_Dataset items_
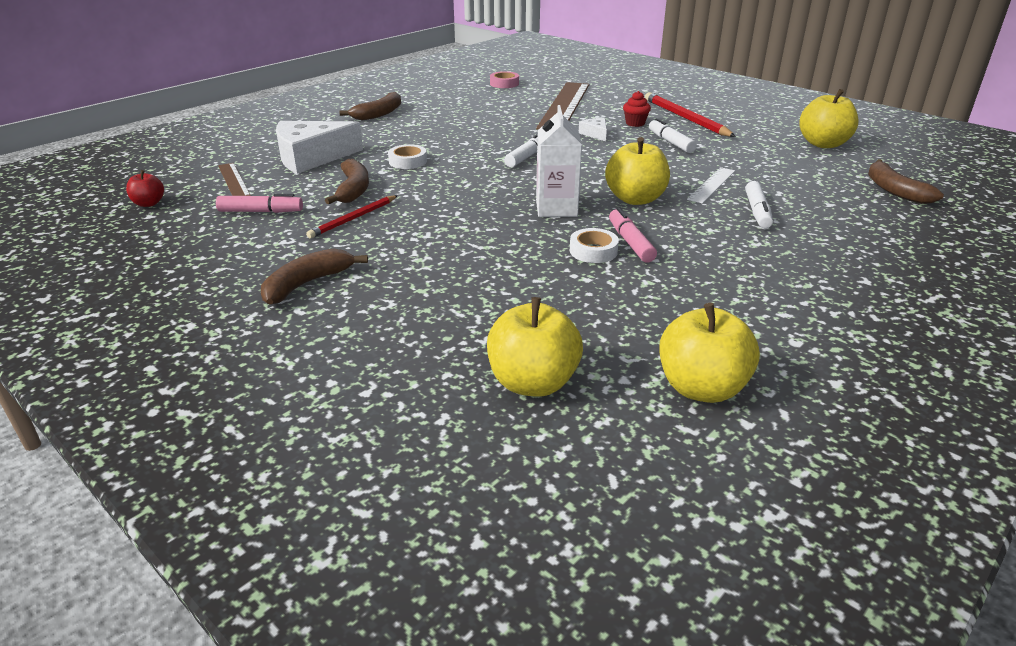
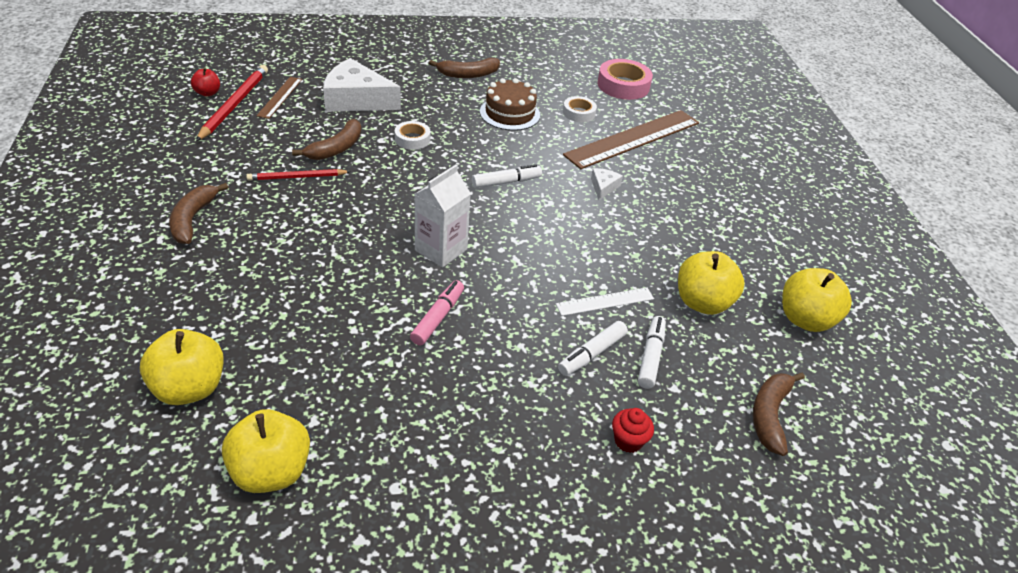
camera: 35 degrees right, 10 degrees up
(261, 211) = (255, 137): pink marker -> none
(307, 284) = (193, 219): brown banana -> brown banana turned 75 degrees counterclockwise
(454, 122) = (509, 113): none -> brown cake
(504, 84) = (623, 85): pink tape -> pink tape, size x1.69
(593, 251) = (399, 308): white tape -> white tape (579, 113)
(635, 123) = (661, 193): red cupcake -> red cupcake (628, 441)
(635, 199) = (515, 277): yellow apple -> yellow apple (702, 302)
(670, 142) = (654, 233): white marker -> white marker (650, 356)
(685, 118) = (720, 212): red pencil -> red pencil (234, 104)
...
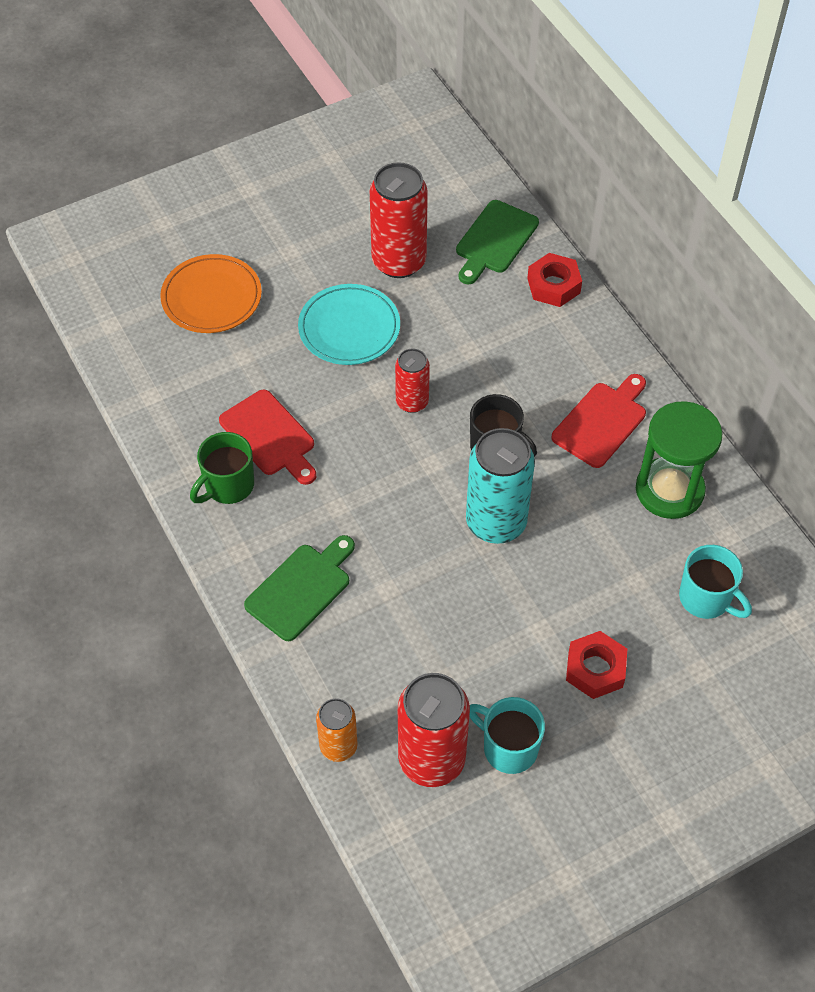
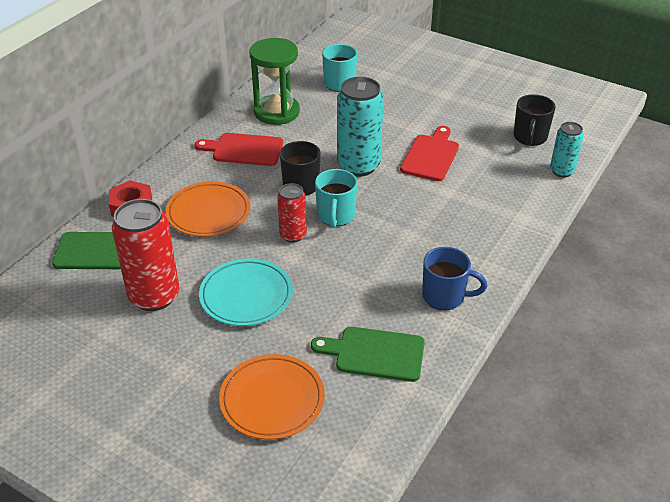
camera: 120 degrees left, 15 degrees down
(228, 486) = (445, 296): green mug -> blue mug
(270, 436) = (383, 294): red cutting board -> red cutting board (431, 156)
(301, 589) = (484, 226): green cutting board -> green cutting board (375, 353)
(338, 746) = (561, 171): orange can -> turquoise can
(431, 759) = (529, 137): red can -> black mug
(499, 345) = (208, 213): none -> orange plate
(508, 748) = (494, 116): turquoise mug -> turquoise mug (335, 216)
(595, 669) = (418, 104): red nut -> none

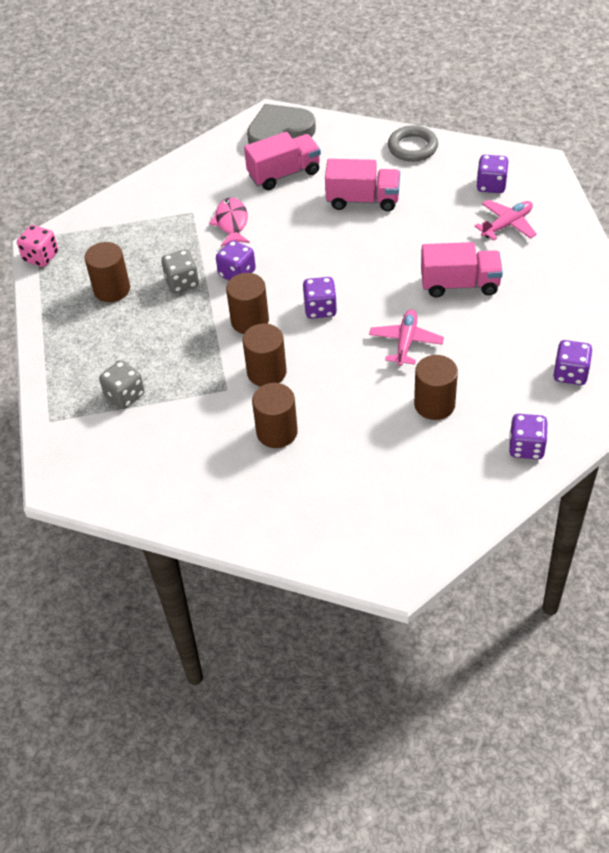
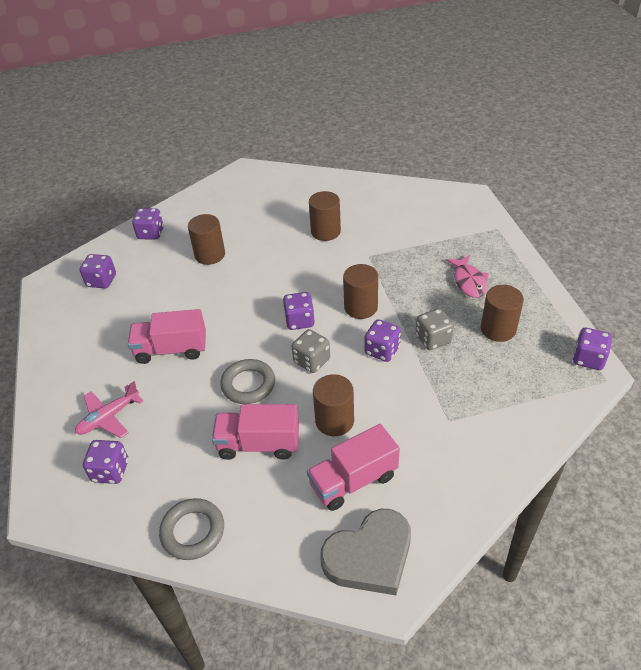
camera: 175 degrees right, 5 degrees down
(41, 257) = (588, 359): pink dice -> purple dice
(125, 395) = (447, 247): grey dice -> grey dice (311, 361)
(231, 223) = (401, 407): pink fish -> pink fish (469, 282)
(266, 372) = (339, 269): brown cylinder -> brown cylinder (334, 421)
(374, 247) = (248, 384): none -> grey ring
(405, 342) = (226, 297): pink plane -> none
==
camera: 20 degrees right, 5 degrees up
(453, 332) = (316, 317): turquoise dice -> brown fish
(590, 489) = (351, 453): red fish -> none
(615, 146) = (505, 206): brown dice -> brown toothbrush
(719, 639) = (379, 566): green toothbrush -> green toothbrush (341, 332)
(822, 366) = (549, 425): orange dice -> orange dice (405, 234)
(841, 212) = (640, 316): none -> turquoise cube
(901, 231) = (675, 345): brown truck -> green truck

_Your goal_
From the data above, output exactly the lines between the one containing "(635, 199) = (515, 277): yellow" and the one containing "(685, 118) = (720, 212): red", counting both of them.

_Written reply_
(635, 199) = (515, 277): yellow apple -> yellow apple (702, 302)
(670, 142) = (654, 233): white marker -> white marker (650, 356)
(685, 118) = (720, 212): red pencil -> red pencil (234, 104)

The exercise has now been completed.